Activity.
Scan the listing below for the word "SCALE", then copy each line that has it.

Records shown.
--*--

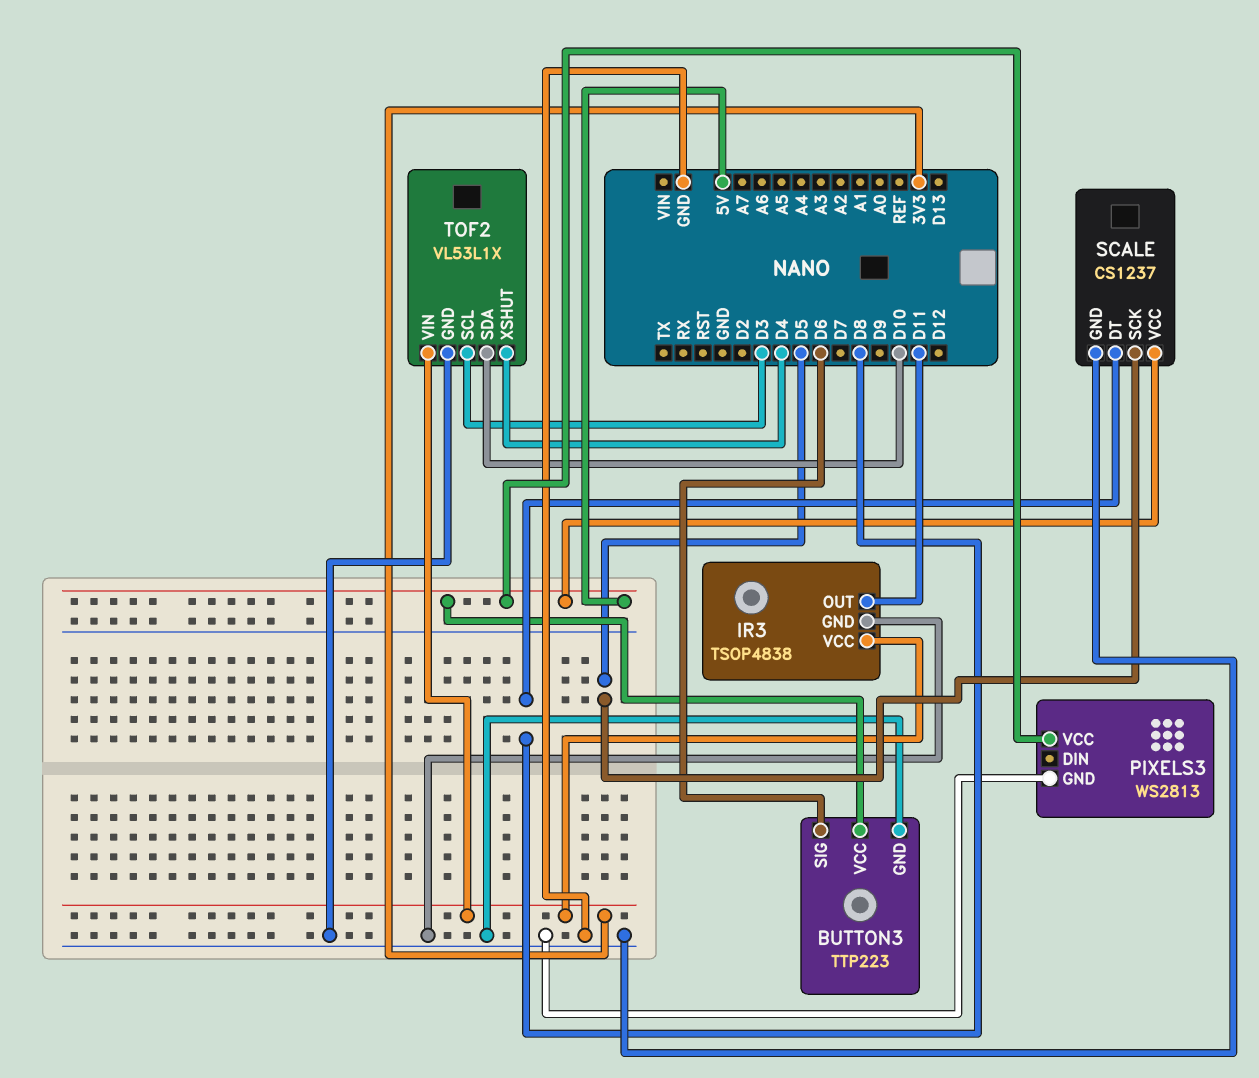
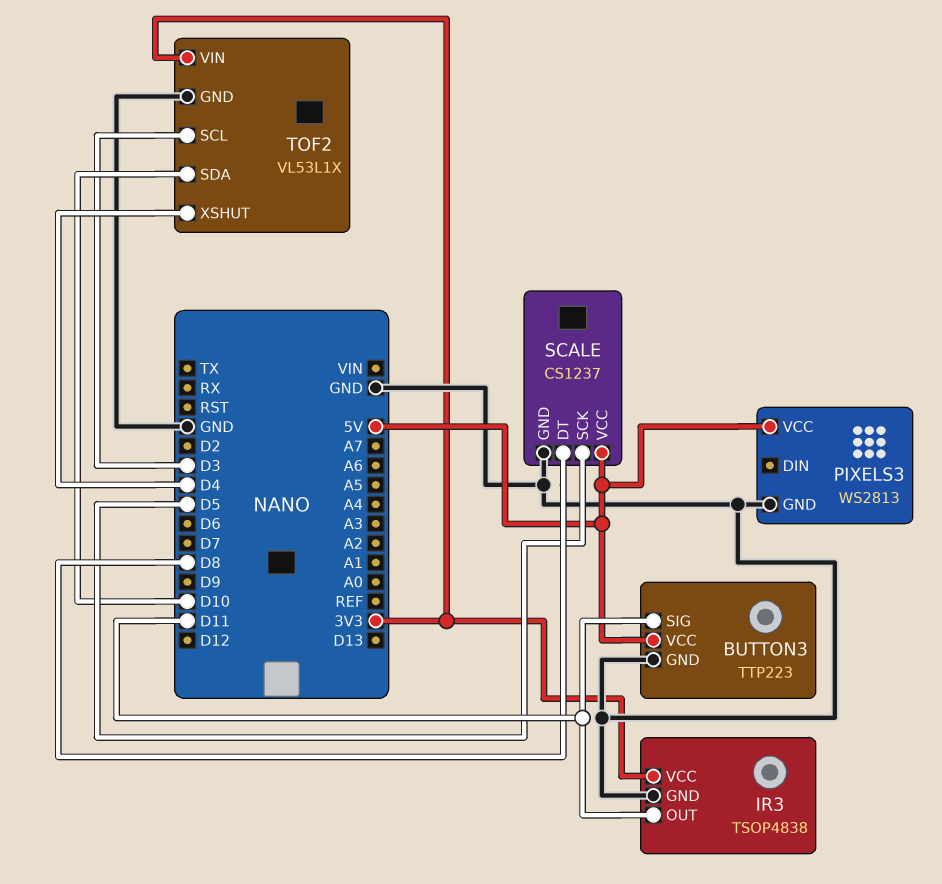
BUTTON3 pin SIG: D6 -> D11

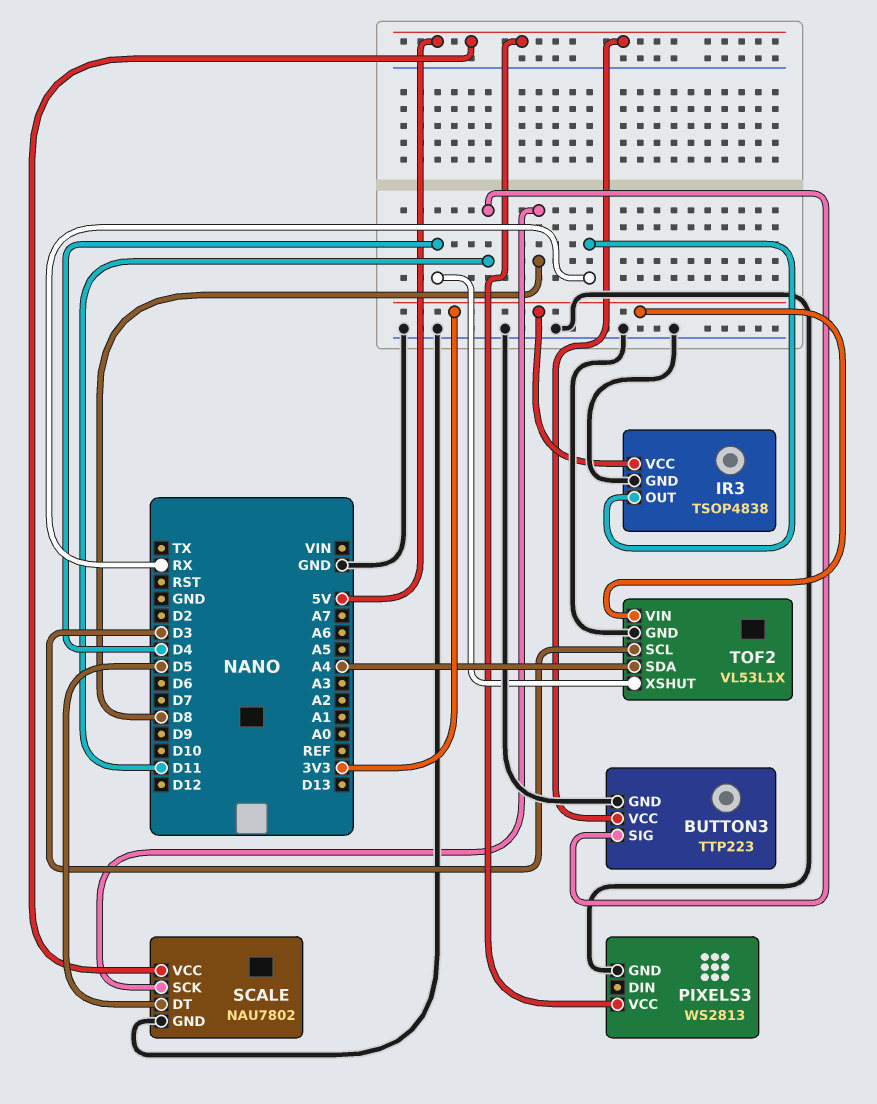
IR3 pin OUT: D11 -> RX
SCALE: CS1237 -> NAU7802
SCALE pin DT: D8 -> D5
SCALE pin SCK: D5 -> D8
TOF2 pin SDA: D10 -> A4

--*--

The answer.
SCALE: CS1237 -> NAU7802
SCALE pin DT: D8 -> D5
SCALE pin SCK: D5 -> D8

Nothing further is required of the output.